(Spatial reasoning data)
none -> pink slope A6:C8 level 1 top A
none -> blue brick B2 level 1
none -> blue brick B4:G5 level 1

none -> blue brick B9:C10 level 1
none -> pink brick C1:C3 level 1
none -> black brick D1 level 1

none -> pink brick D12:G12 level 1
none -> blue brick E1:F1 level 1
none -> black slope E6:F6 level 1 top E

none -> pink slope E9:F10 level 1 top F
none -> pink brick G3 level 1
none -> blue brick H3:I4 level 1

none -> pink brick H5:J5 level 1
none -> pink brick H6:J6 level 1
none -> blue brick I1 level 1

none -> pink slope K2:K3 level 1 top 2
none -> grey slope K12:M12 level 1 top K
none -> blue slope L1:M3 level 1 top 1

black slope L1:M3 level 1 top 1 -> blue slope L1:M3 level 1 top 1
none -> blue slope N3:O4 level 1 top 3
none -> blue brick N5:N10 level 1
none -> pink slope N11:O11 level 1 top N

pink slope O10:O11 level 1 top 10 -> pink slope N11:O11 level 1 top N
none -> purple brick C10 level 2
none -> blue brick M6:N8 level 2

### Prompt
What the answer needs is every line from the data above with "blue" in it.

### Exercise answer
none -> blue brick B2 level 1
none -> blue brick B4:G5 level 1
none -> blue brick B9:C10 level 1
none -> blue brick E1:F1 level 1
none -> blue brick H3:I4 level 1
none -> blue brick I1 level 1
none -> blue slope L1:M3 level 1 top 1
black slope L1:M3 level 1 top 1 -> blue slope L1:M3 level 1 top 1
none -> blue slope N3:O4 level 1 top 3
none -> blue brick N5:N10 level 1
none -> blue brick M6:N8 level 2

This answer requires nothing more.